[Before-and-after change records]
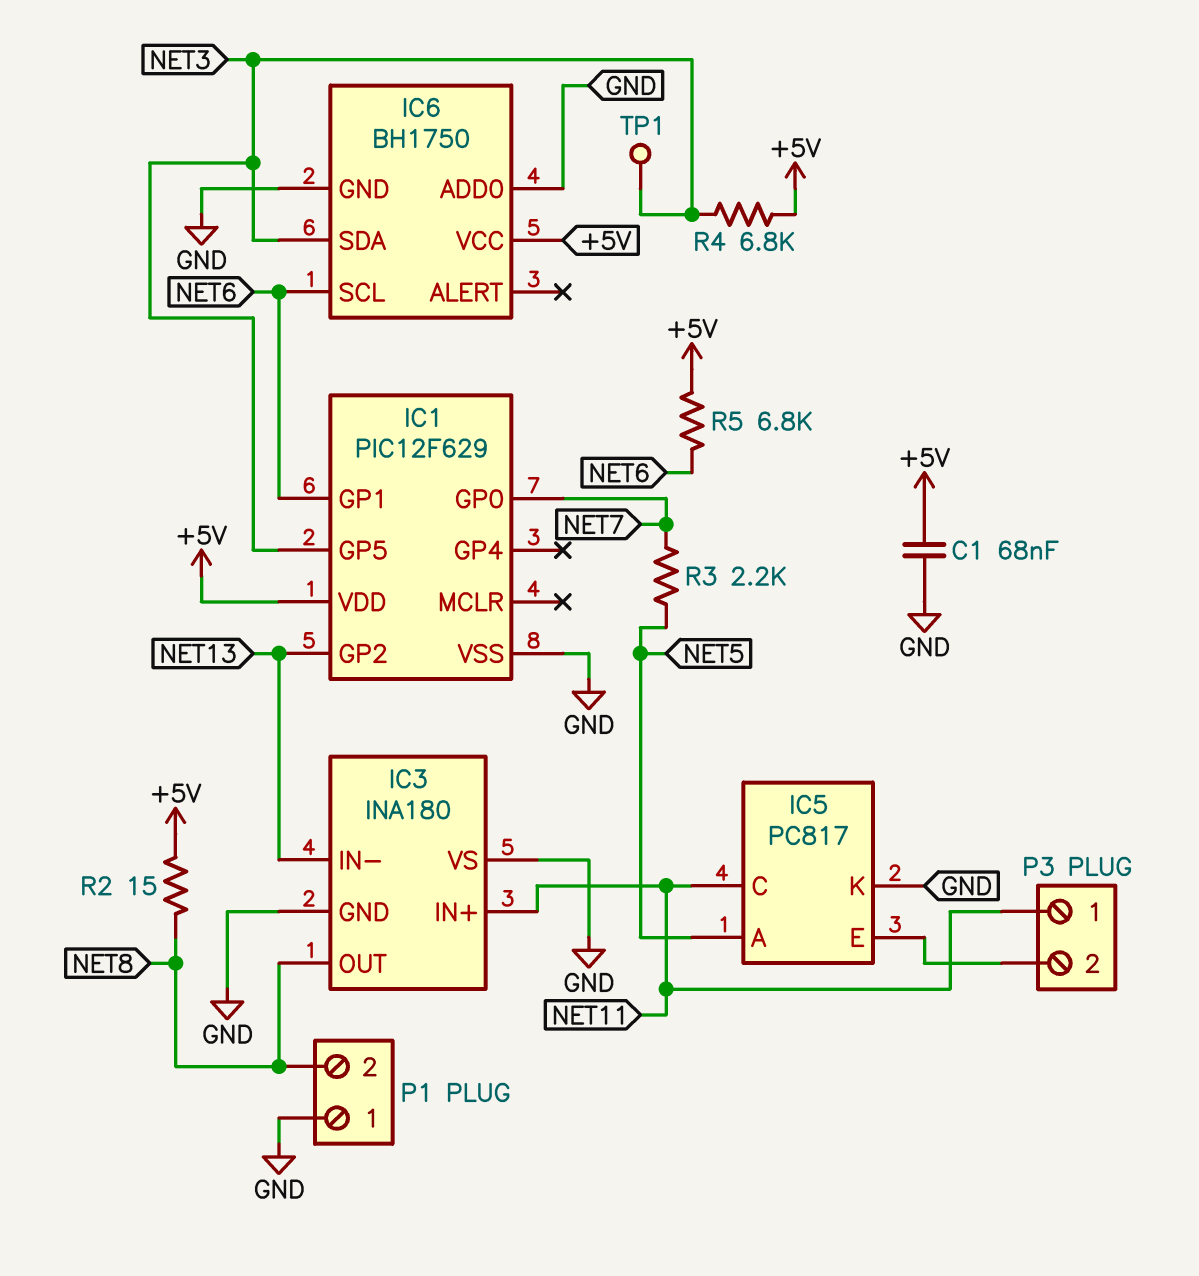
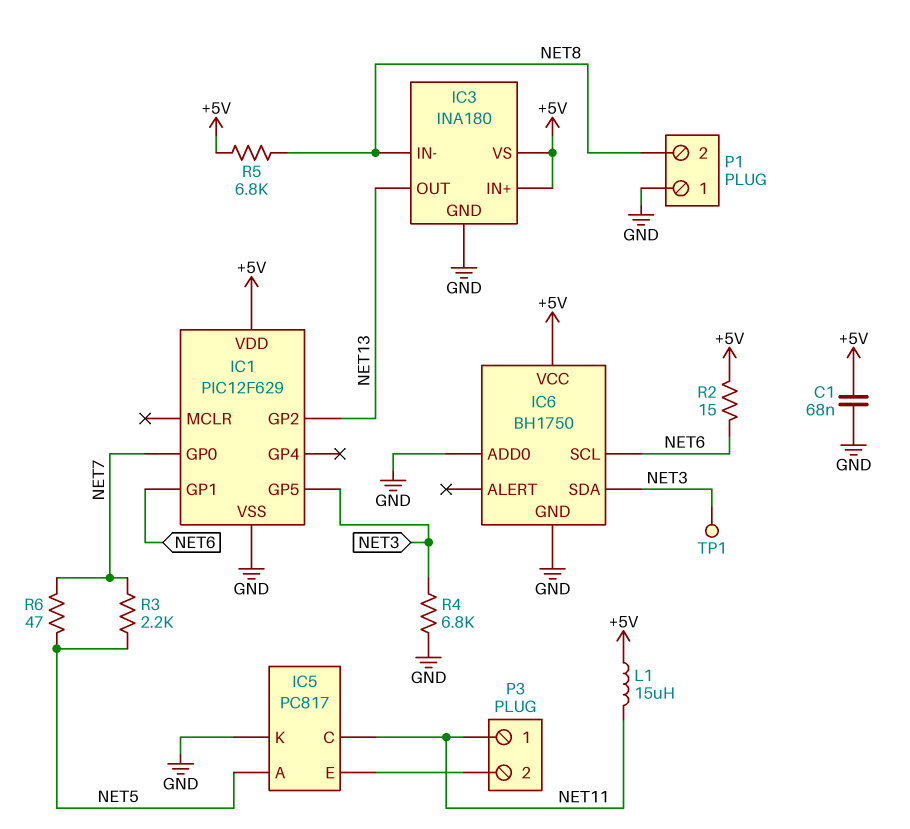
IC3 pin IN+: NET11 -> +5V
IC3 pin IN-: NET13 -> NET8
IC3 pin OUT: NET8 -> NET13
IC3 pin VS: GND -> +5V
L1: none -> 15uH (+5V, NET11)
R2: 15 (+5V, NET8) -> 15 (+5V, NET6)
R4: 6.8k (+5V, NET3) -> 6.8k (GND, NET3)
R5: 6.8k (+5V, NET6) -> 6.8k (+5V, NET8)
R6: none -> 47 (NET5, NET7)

§ Exercise brief: Filter the entries down to the lines holding the string "none". Copy each of those lines.

§ Expected answer:
L1: none -> 15uH (+5V, NET11)
R6: none -> 47 (NET5, NET7)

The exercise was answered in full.